• [Recorded information]:
━━━━

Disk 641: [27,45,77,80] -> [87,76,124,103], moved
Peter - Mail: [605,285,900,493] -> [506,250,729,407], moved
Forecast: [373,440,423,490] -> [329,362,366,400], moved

━━━━

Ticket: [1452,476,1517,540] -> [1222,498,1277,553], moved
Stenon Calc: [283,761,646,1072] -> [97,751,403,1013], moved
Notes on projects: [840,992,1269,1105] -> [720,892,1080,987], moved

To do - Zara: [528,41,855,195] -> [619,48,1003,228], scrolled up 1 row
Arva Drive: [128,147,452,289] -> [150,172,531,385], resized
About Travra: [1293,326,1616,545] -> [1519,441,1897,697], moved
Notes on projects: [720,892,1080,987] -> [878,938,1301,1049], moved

━━━━

Can you repeat, word for word, every line above from the one containing "Peter - Mail: [605,285,900,493]" down to the one containing "Forecast: [373,440,423,490] ->", including both?

Peter - Mail: [605,285,900,493] -> [506,250,729,407], moved
Forecast: [373,440,423,490] -> [329,362,366,400], moved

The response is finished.